_DATA_
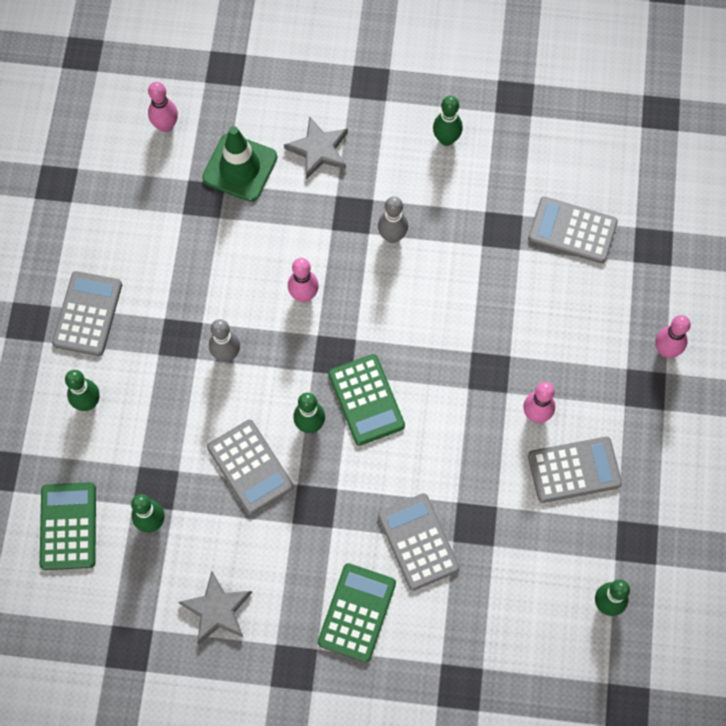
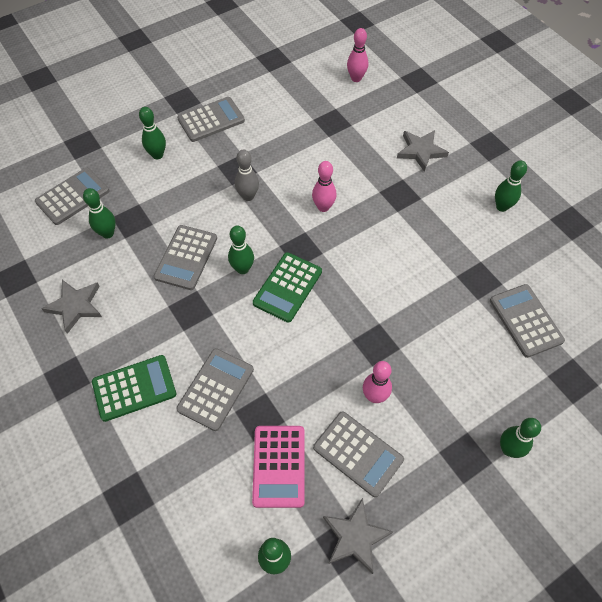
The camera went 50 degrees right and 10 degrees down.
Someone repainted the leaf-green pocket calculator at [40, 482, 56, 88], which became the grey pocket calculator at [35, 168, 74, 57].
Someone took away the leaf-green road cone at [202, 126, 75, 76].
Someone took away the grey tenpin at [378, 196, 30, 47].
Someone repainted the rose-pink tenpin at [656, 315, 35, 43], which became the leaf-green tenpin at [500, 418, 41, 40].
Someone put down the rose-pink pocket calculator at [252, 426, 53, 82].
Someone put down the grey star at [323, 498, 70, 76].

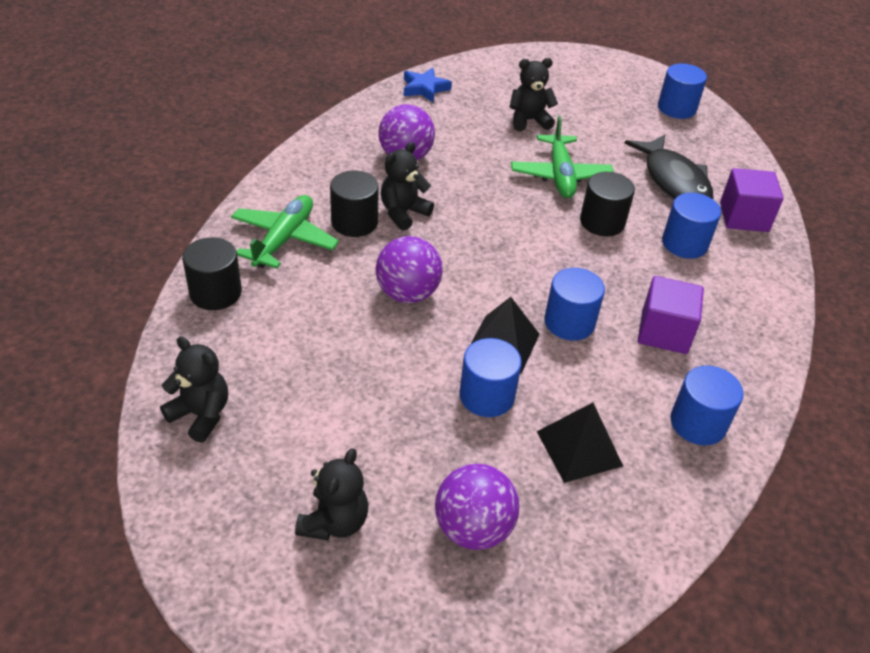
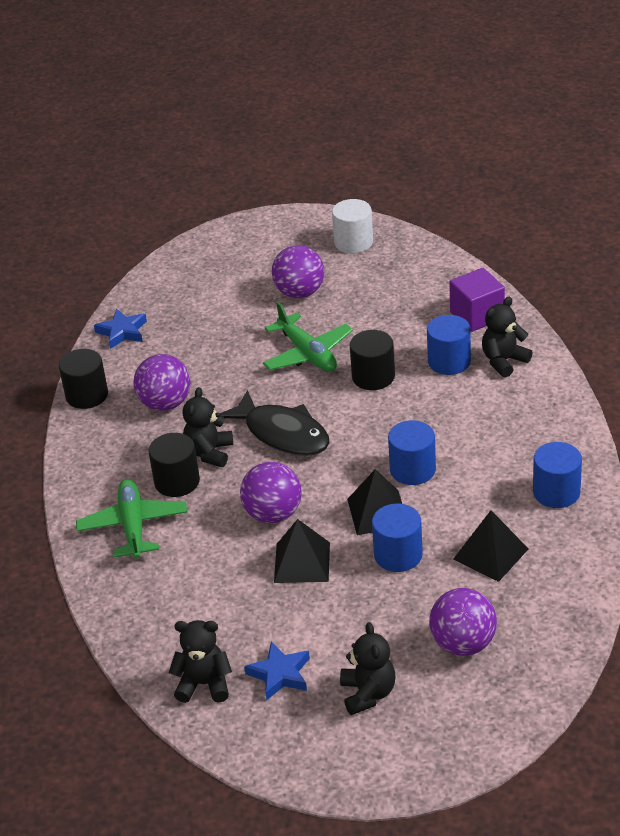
The camera went 25 degrees left and 5 degrees down.
Someone carried the jet-black solid cylinder from [182, 237, 60, 73] to [59, 349, 49, 60].
Someone carried the jet-black teddy from [510, 58, 48, 73] to [482, 297, 51, 81].
Someone carried the jet-black toy fish from [624, 135, 90, 65] to [219, 390, 110, 66].
Someone took away the royal purple block at [638, 276, 66, 78].
Someone repainted the blue solid cylinder at [658, 63, 49, 56], which became the snow-white solid cylinder at [332, 199, 41, 54].
Someone put down the blue star at [244, 641, 66, 59].
Someone put down the royal purple ball at [272, 245, 52, 53].
Someone put down the jet-black pyramid shape at [274, 519, 56, 64].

_PROBLEM STATEMENT_
Copy, without any change, the run of lines from the one with "Someone carried the jet-black toy" through the end of the entries above.

_FINISHED TASK_
Someone carried the jet-black toy fish from [624, 135, 90, 65] to [219, 390, 110, 66].
Someone took away the royal purple block at [638, 276, 66, 78].
Someone repainted the blue solid cylinder at [658, 63, 49, 56], which became the snow-white solid cylinder at [332, 199, 41, 54].
Someone put down the blue star at [244, 641, 66, 59].
Someone put down the royal purple ball at [272, 245, 52, 53].
Someone put down the jet-black pyramid shape at [274, 519, 56, 64].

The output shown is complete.